Top of Dataset content

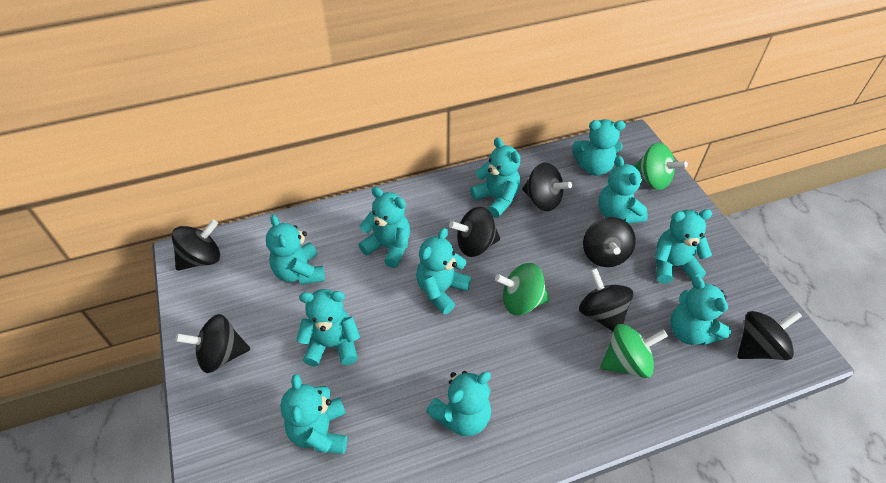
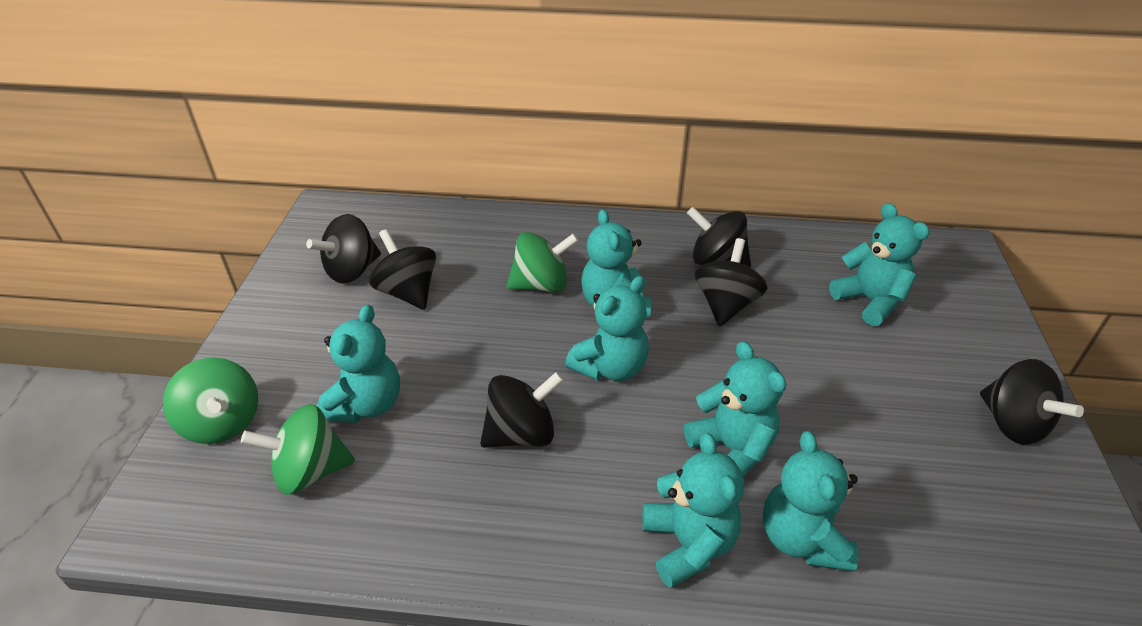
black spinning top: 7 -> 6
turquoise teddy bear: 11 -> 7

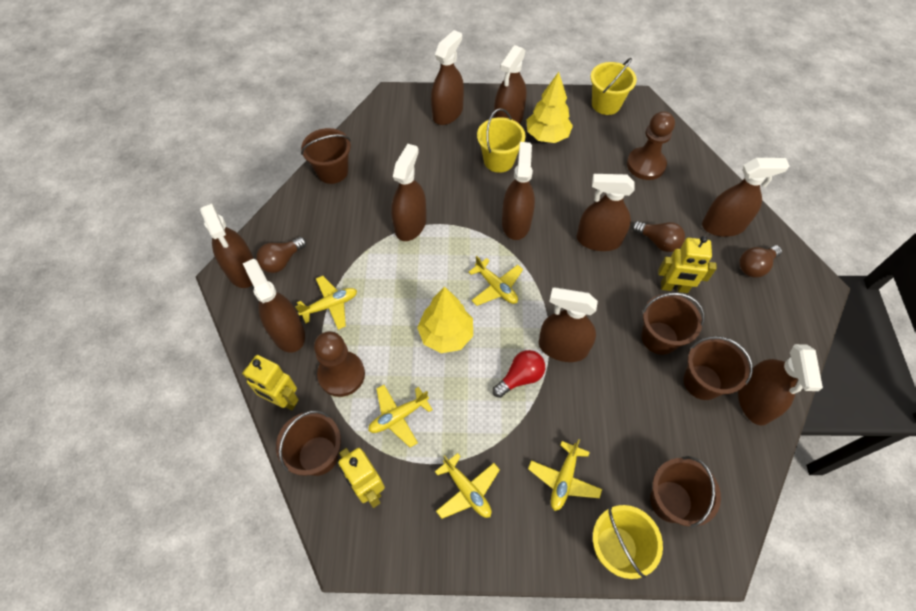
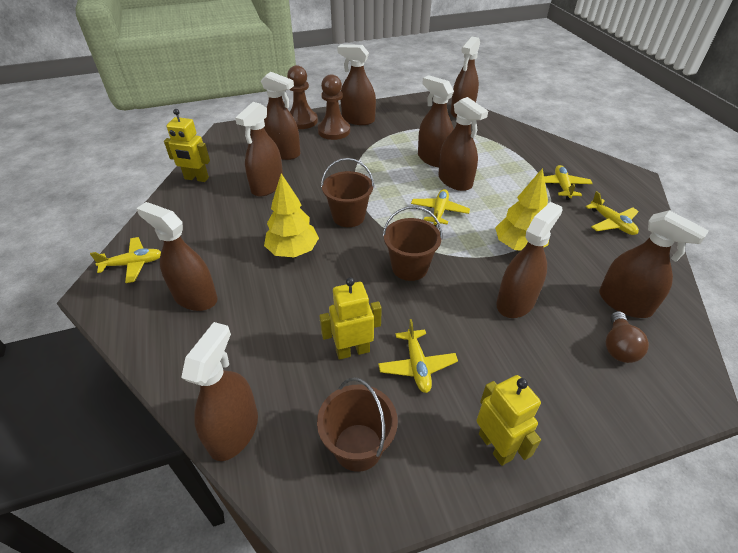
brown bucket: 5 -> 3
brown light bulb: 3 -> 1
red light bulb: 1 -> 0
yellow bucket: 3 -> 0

Bottom of Dataset content

■ **What the exercise asks**: Leave nothing out but the pictures when transcribing the records.

■ **Answer space**:
black spinning top: 7 -> 6
turquoise teddy bear: 11 -> 7

brown bucket: 5 -> 3
brown light bulb: 3 -> 1
red light bulb: 1 -> 0
yellow bucket: 3 -> 0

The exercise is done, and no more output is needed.